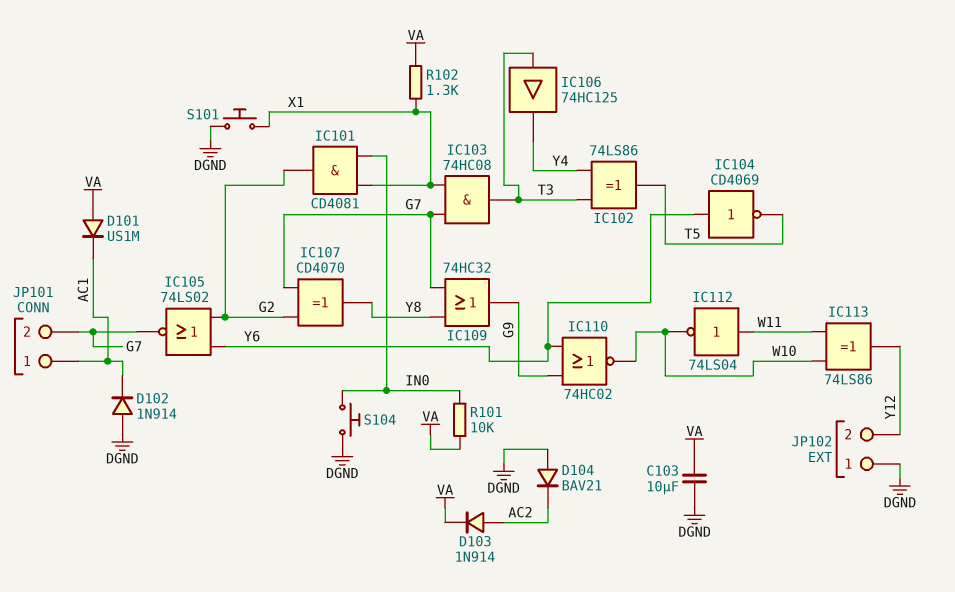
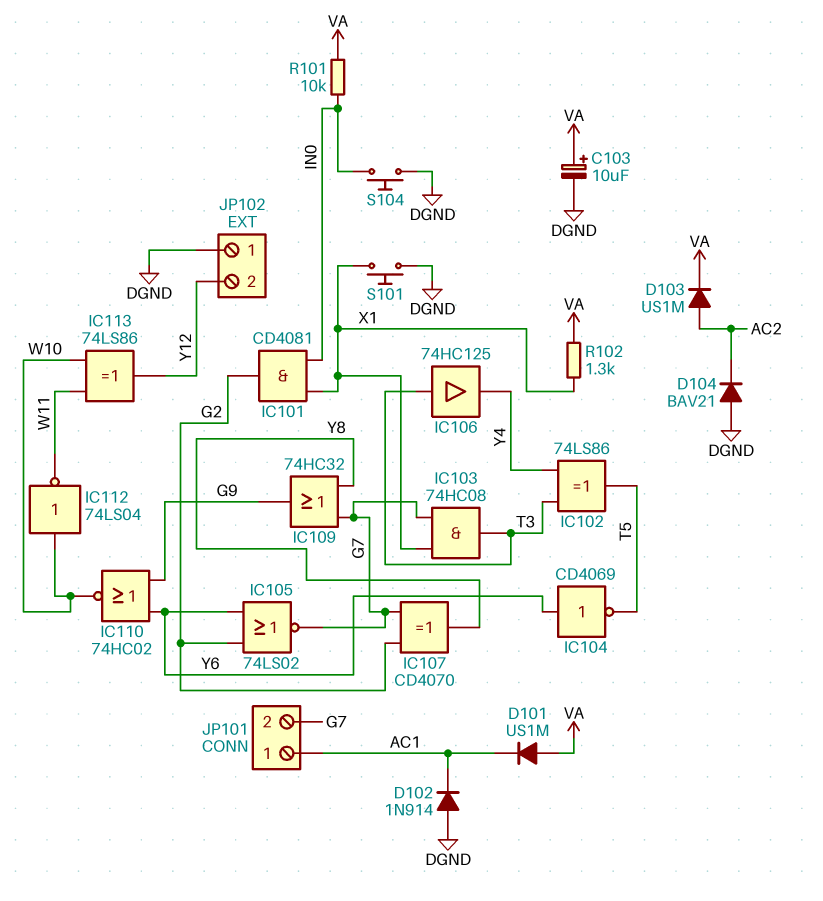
C103: 10uF (DGND, VA) -> 10uF (plus VA, minus DGND)
D103: diode 1N914 (A AC2, K VA) -> diode US1M (A AC2, K VA)
IC112: NOT 74LS04 (in W11, out W10) -> NOT 74LS04 (in W10, out W11)

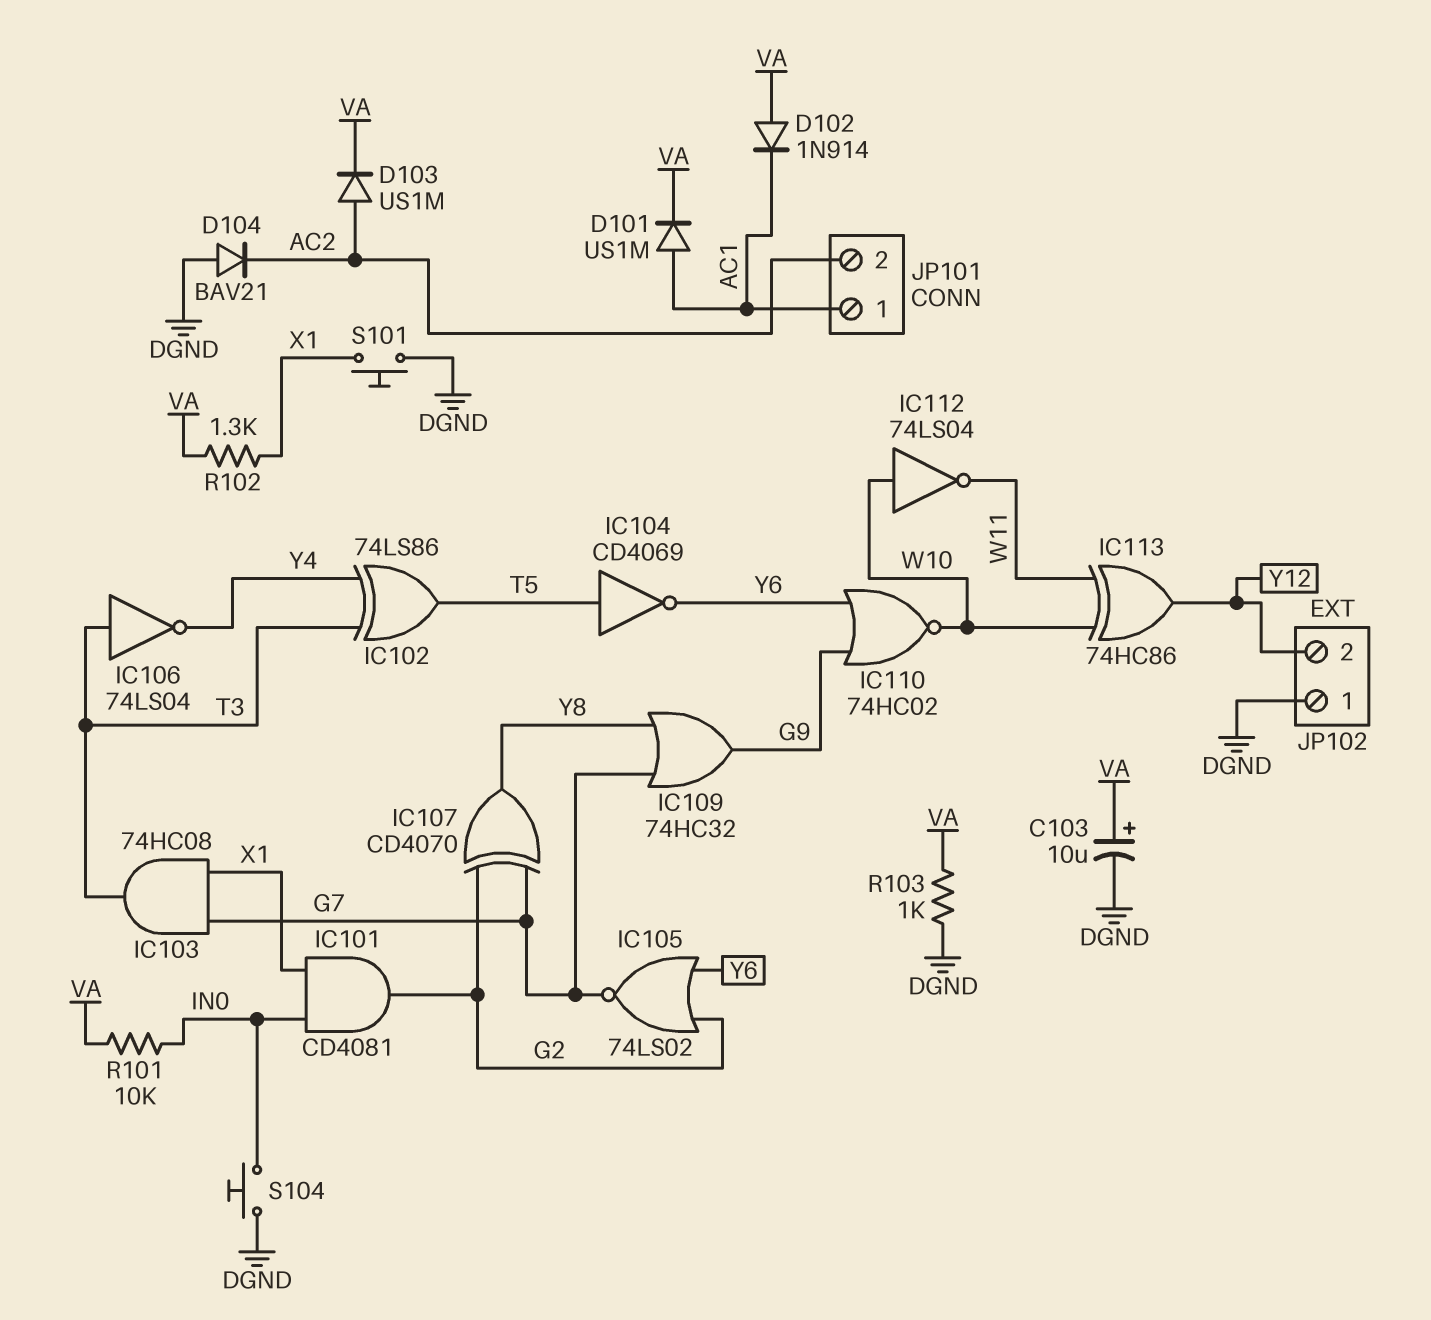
D101: diode US1M (A VA, K AC1) -> diode US1M (A AC1, K VA)
D102: diode 1N914 (A DGND, K AC1) -> diode 1N914 (A VA, K AC1)
IC104: NOT CD4069 (in Y6, out T5) -> NOT CD4069 (in T5, out Y6)
IC106: buffer 74HC125 (in T3, out Y4) -> NOT 74LS04 (in T3, out Y4)
IC113: XOR 74LS86 (in W10, in W11, out Y12) -> XOR 74HC86 (in W10, in W11, out Y12)
JP101 pin 2: G7 -> AC2
R103: none -> 1k (DGND, VA)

=-=-=-=-=

### PROBLEM TO SOLVE
Set down the material above exactly as it reads, but not its pictures.

### ANSWER TO THE EXERCISE
C103: 10uF (DGND, VA) -> 10uF (plus VA, minus DGND)
D103: diode 1N914 (A AC2, K VA) -> diode US1M (A AC2, K VA)
IC112: NOT 74LS04 (in W11, out W10) -> NOT 74LS04 (in W10, out W11)

D101: diode US1M (A VA, K AC1) -> diode US1M (A AC1, K VA)
D102: diode 1N914 (A DGND, K AC1) -> diode 1N914 (A VA, K AC1)
IC104: NOT CD4069 (in Y6, out T5) -> NOT CD4069 (in T5, out Y6)
IC106: buffer 74HC125 (in T3, out Y4) -> NOT 74LS04 (in T3, out Y4)
IC113: XOR 74LS86 (in W10, in W11, out Y12) -> XOR 74HC86 (in W10, in W11, out Y12)
JP101 pin 2: G7 -> AC2
R103: none -> 1k (DGND, VA)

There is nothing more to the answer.